▸ WHAT IS REQUIRED: All the entries need to be quoted exactly, apart from the pictures, which you should drop.

▸ DATA SHOWN:
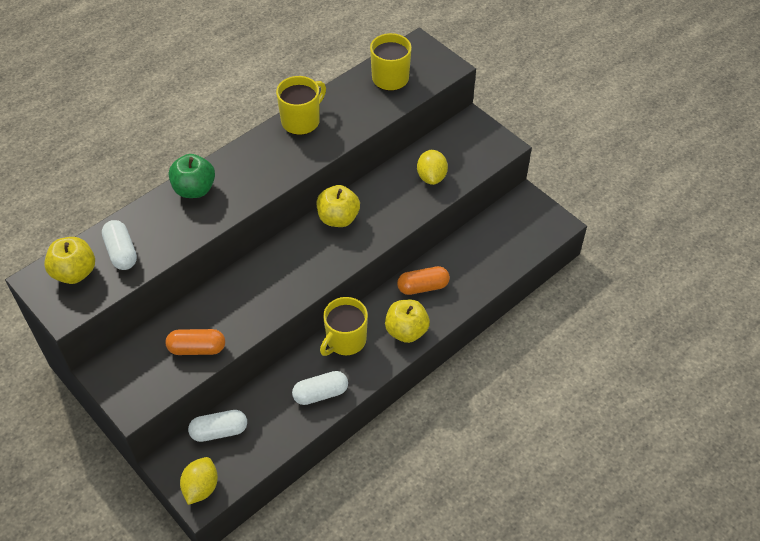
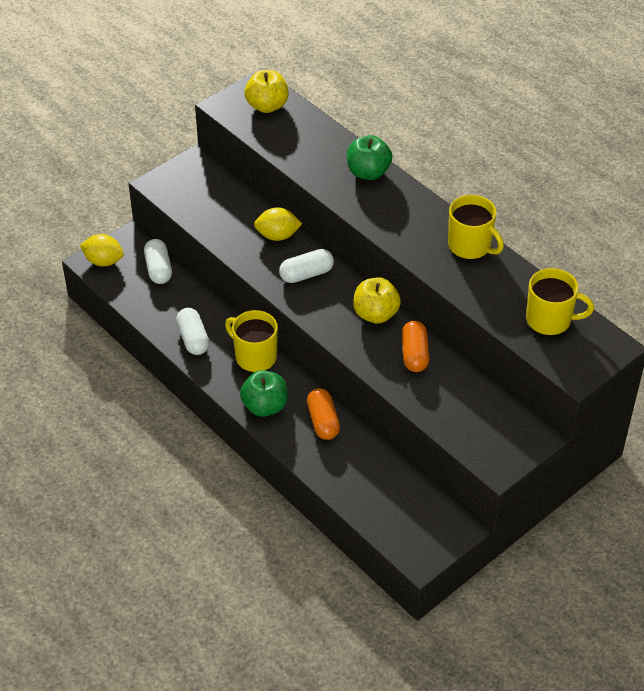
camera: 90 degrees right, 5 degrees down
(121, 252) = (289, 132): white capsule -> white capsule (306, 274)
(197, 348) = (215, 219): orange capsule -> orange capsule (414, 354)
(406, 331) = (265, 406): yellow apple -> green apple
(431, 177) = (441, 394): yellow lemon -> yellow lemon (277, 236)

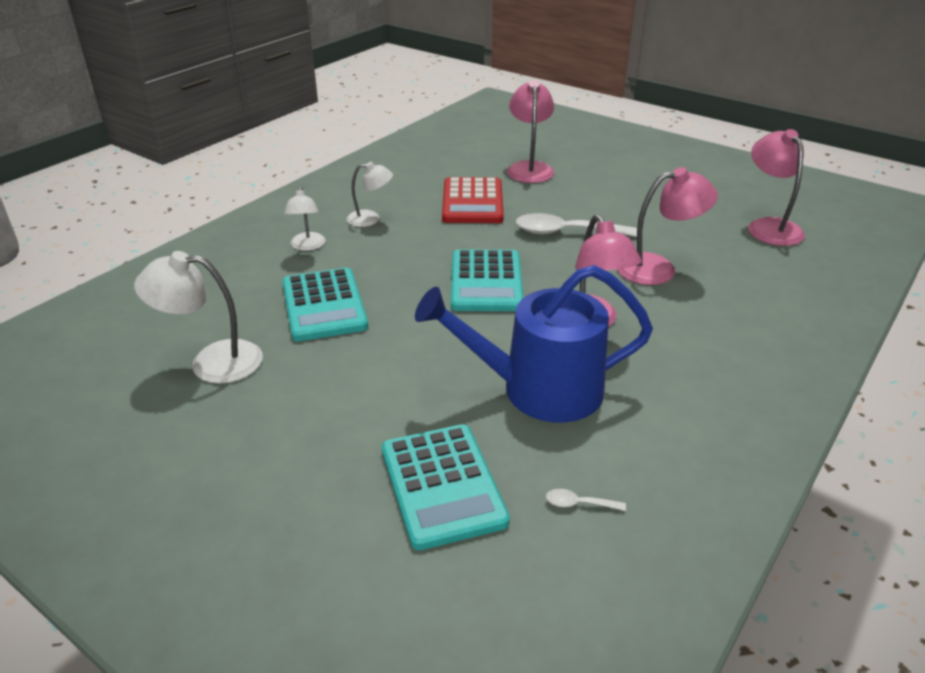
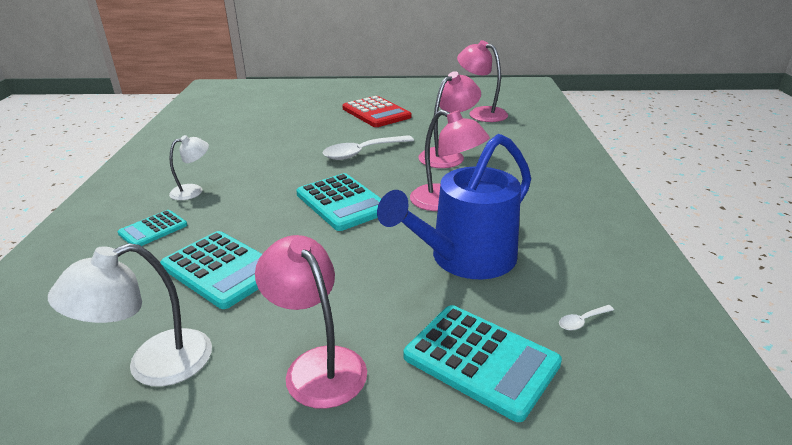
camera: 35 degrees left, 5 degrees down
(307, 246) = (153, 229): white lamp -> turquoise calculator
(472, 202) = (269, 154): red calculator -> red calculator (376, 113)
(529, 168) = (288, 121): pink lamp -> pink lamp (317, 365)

▸ PROBLEM SOLUTION:
camera: 90 degrees right, 5 degrees down
(121, 252) = (289, 132): white capsule -> white capsule (306, 274)
(197, 348) = (215, 219): orange capsule -> orange capsule (414, 354)
(406, 331) = (265, 406): yellow apple -> green apple
(431, 177) = (441, 394): yellow lemon -> yellow lemon (277, 236)

camera: 35 degrees left, 5 degrees down
(307, 246) = (153, 229): white lamp -> turquoise calculator
(472, 202) = (269, 154): red calculator -> red calculator (376, 113)
(529, 168) = (288, 121): pink lamp -> pink lamp (317, 365)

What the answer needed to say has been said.